Please transcribe the listing below exactly, but only from the line containing "white trophy [293,225,357,317]" through its last line.

Information provided: Begin

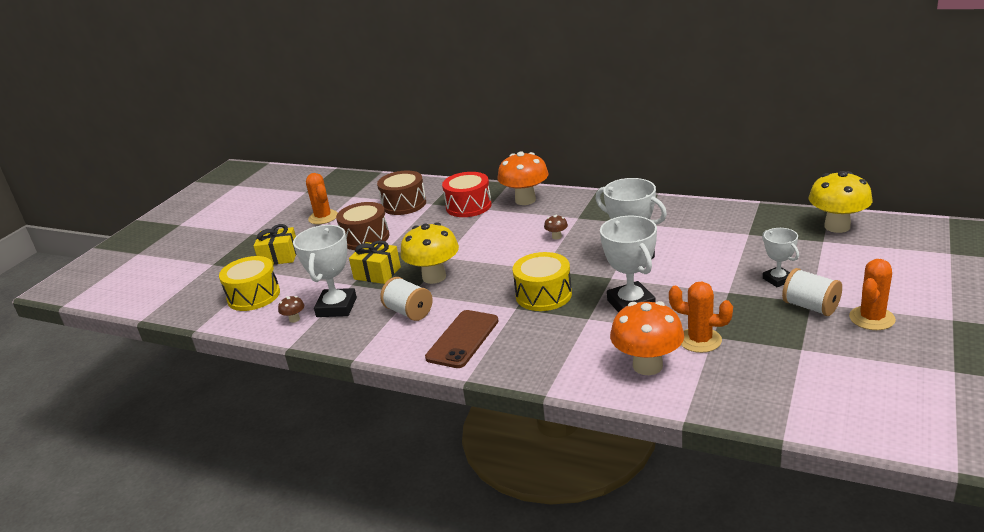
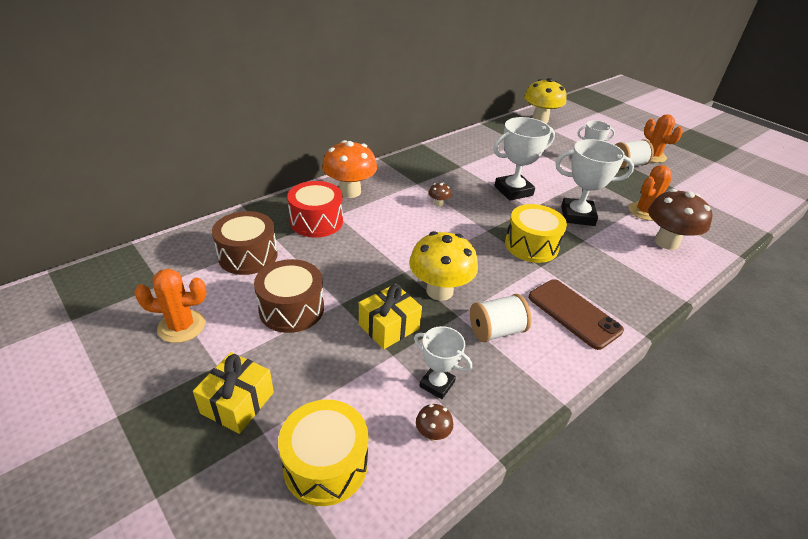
camera: 70 degrees left, 10 degrees up
white trophy [293,225,357,317] -> white trophy [414,326,472,399], size x0.60
orange mushroom [610,301,684,375] -> brown mushroom [648,189,713,250]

Information provided: End

### Reply
white trophy [293,225,357,317] -> white trophy [414,326,472,399], size x0.60
orange mushroom [610,301,684,375] -> brown mushroom [648,189,713,250]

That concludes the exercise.